[Records from a data collection]
########

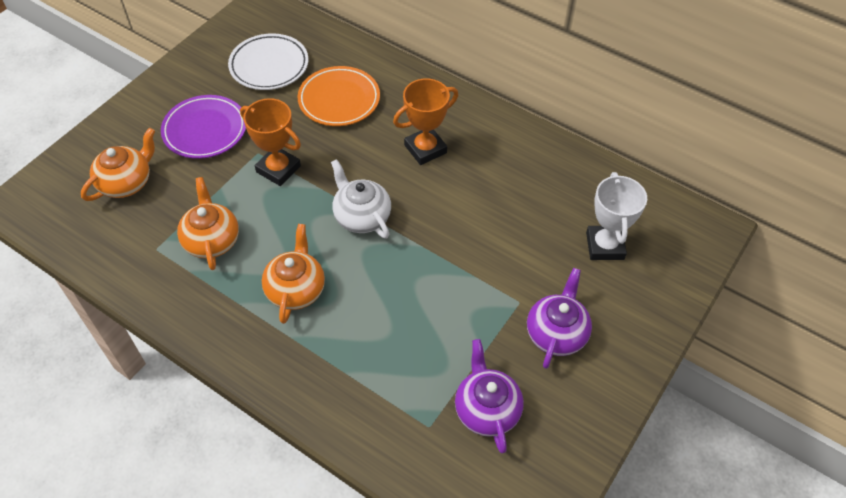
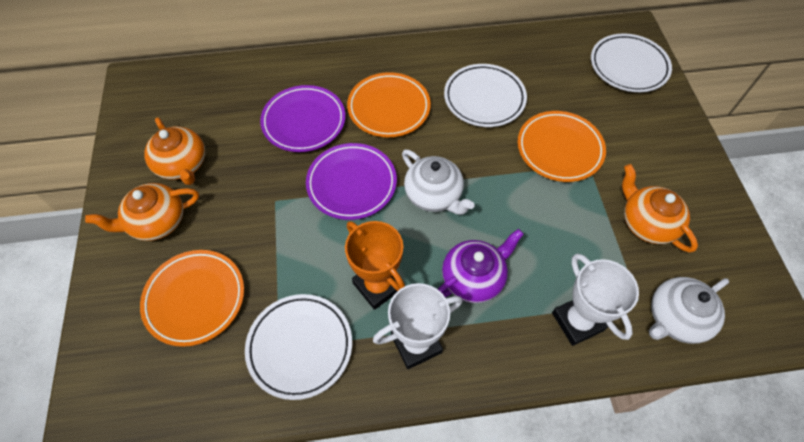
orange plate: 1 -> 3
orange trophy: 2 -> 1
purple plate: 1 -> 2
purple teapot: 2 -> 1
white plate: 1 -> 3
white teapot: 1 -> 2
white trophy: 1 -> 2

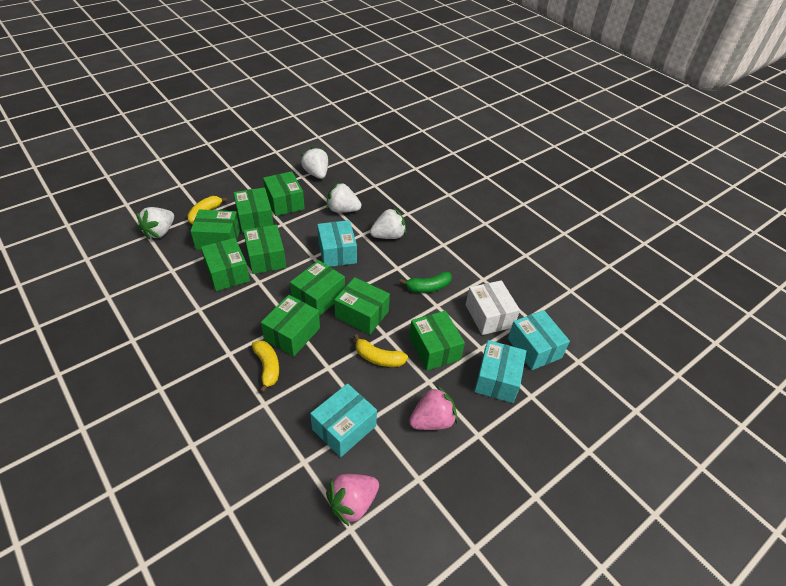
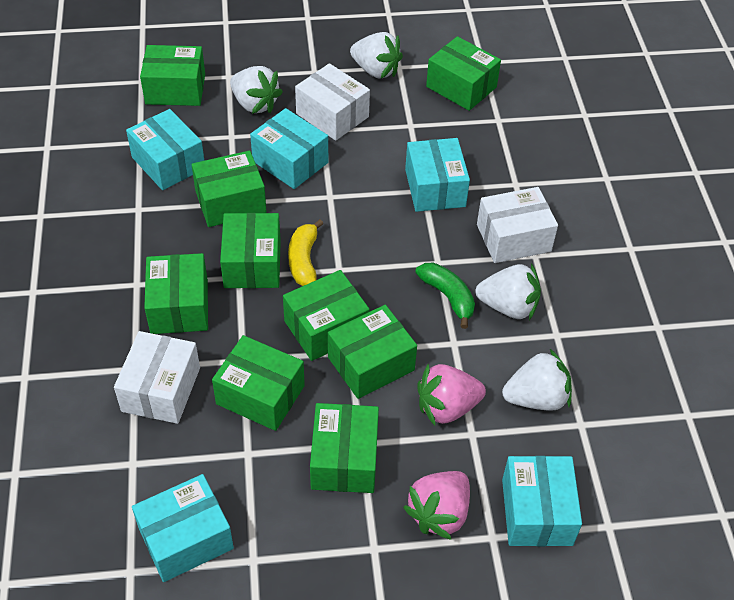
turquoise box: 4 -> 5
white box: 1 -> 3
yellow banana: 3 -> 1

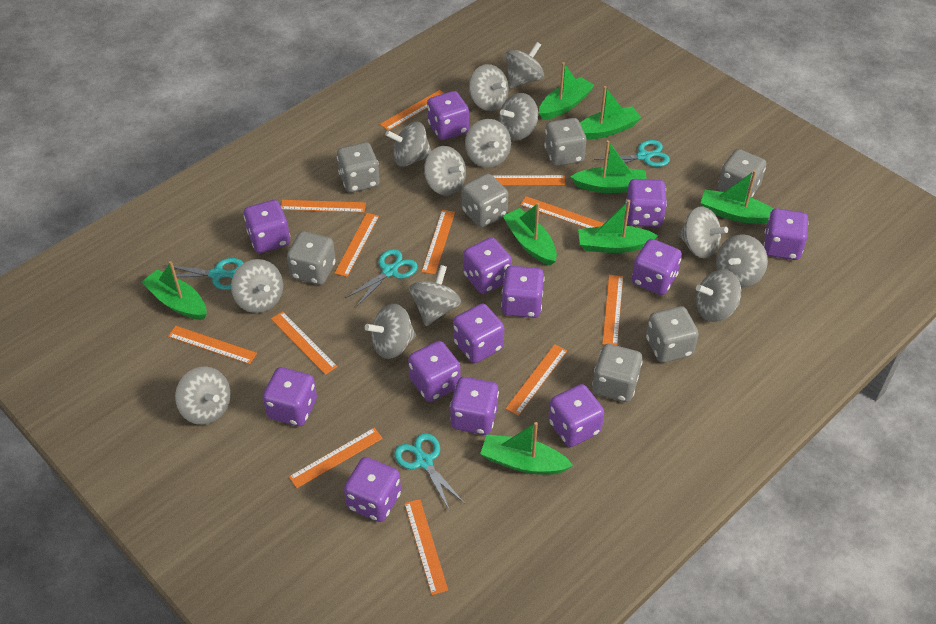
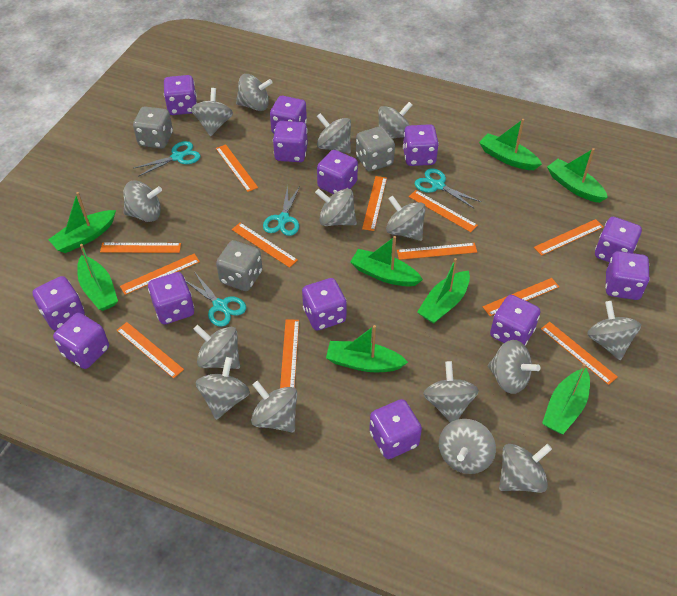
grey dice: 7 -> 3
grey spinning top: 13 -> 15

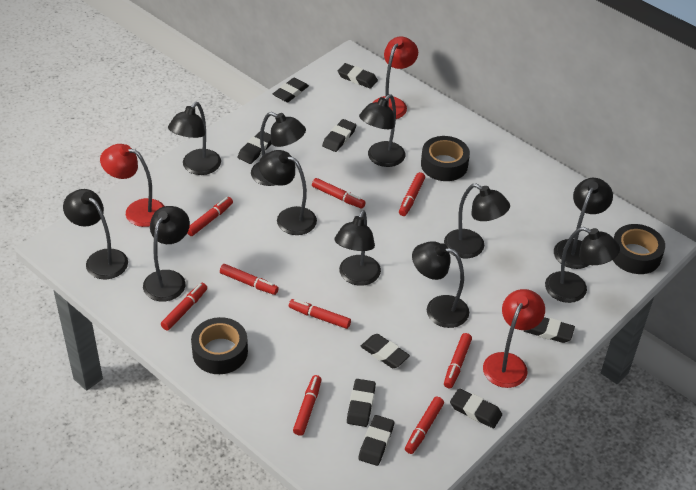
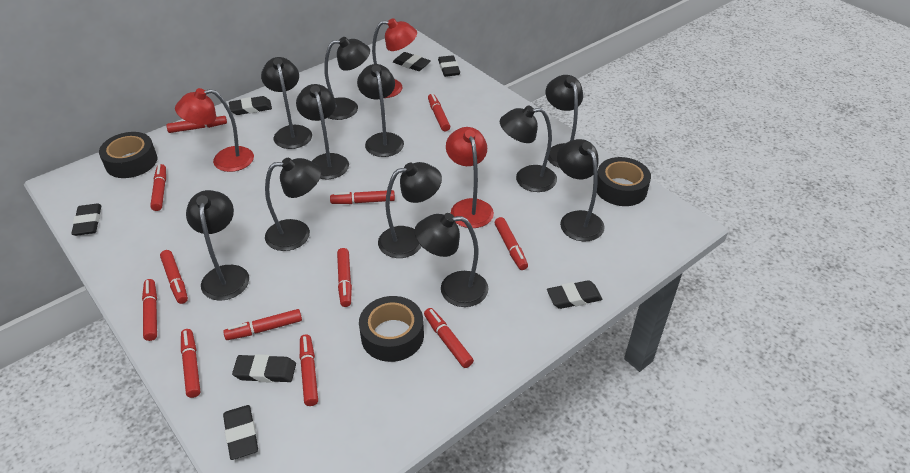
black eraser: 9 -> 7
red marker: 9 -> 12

########

# Task instructions
Print the data above exactly; drop every picture.

# Exercise solution
orange plate: 1 -> 3
orange trophy: 2 -> 1
purple plate: 1 -> 2
purple teapot: 2 -> 1
white plate: 1 -> 3
white teapot: 1 -> 2
white trophy: 1 -> 2

turquoise box: 4 -> 5
white box: 1 -> 3
yellow banana: 3 -> 1

grey dice: 7 -> 3
grey spinning top: 13 -> 15

black eraser: 9 -> 7
red marker: 9 -> 12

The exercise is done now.